*TASK PROMPT*:
Once you have checked each line below for the word "MOSI", give the number of lines that have it and nothing further.

*SOURCE RECORDS*:
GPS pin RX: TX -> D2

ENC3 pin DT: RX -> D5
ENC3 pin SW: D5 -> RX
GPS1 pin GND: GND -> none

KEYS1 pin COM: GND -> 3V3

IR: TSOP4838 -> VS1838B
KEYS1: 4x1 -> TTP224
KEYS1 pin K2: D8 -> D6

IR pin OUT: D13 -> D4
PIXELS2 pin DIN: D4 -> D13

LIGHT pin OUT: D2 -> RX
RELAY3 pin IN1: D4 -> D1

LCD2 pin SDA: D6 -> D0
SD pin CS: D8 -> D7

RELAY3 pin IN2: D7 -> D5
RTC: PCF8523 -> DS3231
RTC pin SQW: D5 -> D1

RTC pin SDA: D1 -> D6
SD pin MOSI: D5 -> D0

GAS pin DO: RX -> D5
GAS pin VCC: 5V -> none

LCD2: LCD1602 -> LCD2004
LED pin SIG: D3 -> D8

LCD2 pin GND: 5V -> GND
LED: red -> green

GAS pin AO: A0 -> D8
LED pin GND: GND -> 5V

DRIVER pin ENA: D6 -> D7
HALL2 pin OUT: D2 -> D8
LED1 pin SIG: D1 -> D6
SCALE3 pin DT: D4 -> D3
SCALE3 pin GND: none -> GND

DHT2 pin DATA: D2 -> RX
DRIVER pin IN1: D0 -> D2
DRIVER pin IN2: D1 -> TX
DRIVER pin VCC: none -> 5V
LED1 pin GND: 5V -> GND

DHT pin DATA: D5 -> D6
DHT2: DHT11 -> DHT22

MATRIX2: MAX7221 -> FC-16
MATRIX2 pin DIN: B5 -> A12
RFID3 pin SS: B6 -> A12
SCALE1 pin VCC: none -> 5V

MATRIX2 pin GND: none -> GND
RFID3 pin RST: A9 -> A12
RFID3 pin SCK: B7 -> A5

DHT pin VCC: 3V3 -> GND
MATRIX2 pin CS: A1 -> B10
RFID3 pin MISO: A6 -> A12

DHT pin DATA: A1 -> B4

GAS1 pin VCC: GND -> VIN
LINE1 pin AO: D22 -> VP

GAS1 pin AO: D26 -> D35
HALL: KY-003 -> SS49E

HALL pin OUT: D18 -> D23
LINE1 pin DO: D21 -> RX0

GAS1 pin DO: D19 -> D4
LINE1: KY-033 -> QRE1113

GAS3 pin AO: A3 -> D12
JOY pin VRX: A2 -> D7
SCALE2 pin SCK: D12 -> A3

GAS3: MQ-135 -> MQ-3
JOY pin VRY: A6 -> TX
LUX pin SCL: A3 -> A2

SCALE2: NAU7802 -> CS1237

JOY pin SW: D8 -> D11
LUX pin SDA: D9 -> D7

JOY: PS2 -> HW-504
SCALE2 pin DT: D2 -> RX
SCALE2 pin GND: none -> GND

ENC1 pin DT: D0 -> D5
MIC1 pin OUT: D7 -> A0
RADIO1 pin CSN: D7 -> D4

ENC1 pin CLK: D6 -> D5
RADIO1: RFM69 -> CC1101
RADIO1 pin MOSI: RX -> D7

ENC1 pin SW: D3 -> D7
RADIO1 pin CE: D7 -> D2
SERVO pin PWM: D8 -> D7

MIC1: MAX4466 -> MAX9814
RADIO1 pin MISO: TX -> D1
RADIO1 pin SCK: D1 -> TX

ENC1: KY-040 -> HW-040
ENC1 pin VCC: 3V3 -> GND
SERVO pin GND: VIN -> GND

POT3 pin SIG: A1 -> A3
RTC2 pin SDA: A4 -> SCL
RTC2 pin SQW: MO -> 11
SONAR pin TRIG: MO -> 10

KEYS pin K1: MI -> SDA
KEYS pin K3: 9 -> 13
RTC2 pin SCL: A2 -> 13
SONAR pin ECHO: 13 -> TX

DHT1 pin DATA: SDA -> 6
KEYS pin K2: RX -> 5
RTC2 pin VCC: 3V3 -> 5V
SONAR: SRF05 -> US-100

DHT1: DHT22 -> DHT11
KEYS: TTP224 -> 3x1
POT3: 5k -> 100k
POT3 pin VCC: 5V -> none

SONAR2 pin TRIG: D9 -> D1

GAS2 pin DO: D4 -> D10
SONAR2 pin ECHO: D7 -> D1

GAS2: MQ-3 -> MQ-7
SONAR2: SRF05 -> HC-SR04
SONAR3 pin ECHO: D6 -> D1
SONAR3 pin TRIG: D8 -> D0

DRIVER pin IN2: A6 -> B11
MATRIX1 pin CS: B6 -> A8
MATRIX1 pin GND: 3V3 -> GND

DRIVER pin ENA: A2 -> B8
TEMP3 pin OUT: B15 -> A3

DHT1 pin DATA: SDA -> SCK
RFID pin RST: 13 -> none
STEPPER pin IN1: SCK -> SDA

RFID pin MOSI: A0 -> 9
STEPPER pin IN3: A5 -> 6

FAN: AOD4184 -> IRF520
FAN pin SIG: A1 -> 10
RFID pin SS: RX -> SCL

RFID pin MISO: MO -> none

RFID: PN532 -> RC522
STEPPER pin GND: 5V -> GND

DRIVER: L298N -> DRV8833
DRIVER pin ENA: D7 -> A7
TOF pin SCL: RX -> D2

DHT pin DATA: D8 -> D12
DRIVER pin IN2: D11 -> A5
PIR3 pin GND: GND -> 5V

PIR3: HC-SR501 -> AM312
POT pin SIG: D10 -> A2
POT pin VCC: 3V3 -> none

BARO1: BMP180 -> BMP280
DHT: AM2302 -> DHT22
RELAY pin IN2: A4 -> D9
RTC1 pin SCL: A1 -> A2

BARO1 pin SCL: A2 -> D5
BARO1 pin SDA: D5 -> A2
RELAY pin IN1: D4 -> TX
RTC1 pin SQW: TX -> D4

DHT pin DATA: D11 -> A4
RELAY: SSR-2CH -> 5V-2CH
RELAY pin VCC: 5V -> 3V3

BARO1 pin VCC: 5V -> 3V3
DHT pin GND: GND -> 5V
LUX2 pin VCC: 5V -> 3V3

*EXERCISE OUTPUT*:
3